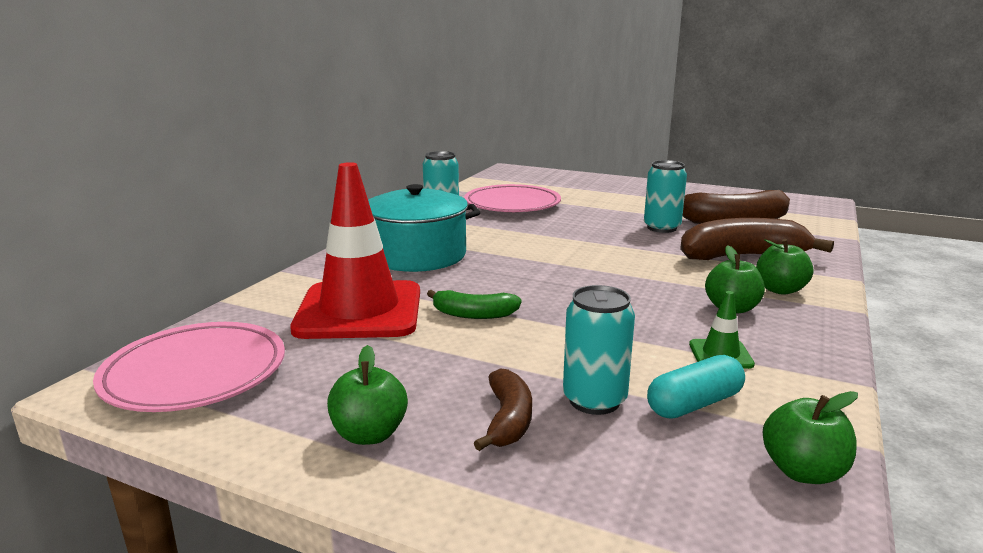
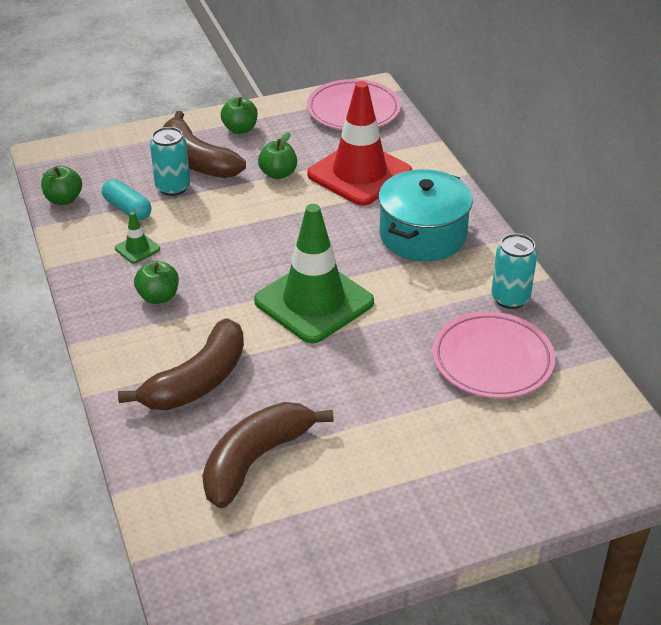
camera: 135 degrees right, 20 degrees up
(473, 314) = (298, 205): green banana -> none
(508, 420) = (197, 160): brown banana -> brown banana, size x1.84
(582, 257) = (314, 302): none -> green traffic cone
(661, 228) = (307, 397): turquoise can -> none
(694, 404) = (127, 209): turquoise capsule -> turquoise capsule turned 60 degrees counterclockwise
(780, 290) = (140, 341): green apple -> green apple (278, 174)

* * *

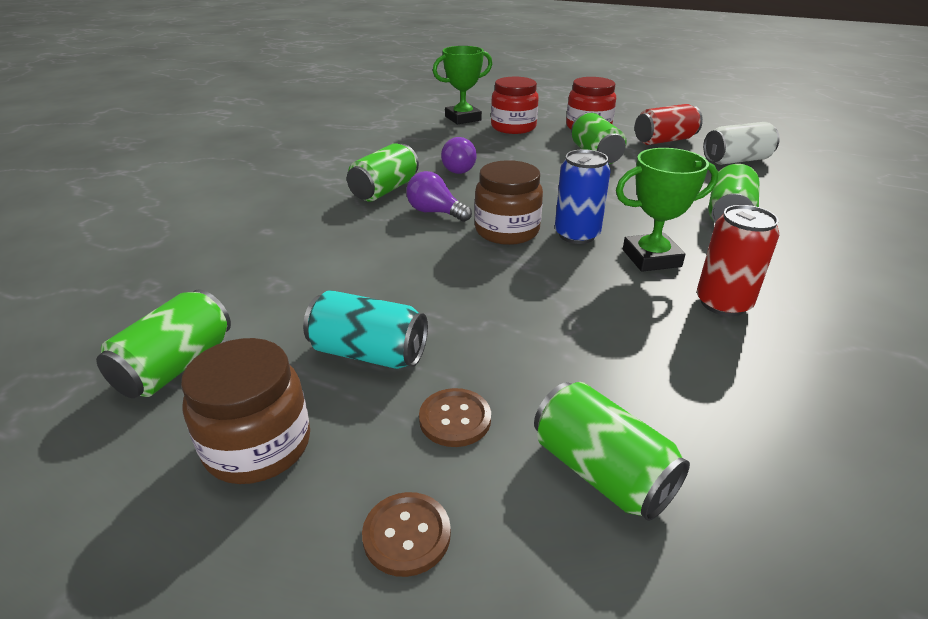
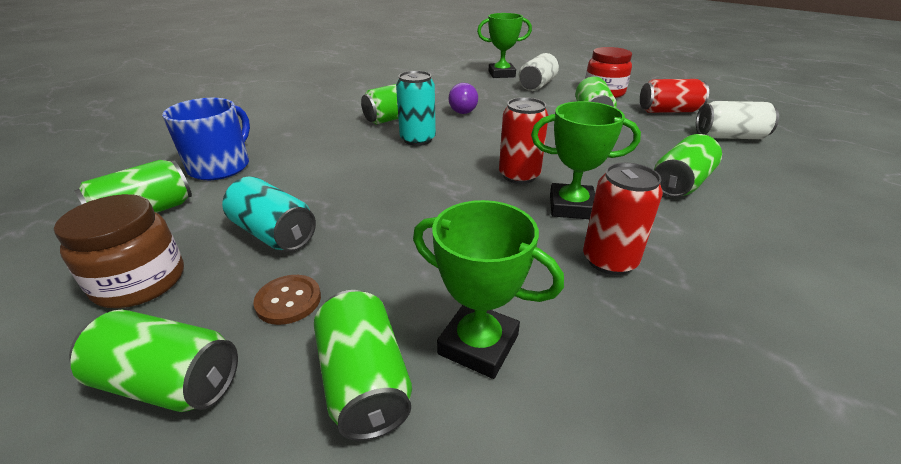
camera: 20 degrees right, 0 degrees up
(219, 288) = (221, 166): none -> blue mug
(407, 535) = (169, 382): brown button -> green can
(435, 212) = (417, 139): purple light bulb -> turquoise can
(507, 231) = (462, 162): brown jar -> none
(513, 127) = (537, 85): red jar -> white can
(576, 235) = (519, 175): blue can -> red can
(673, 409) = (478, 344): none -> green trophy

...

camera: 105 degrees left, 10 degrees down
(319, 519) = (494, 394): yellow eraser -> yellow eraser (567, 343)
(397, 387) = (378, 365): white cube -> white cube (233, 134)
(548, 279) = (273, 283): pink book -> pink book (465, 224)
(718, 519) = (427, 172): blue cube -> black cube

◆ **Exercise requirements**
Look above for the line holding "camera: 135 degrees right, 20 degrees up", then set down exactly that line and every line after it up to and including the line holding "(661, 228) = (307, 397): turquoise", with nothing else.

◆ **The answer**
camera: 135 degrees right, 20 degrees up
(473, 314) = (298, 205): green banana -> none
(508, 420) = (197, 160): brown banana -> brown banana, size x1.84
(582, 257) = (314, 302): none -> green traffic cone
(661, 228) = (307, 397): turquoise can -> none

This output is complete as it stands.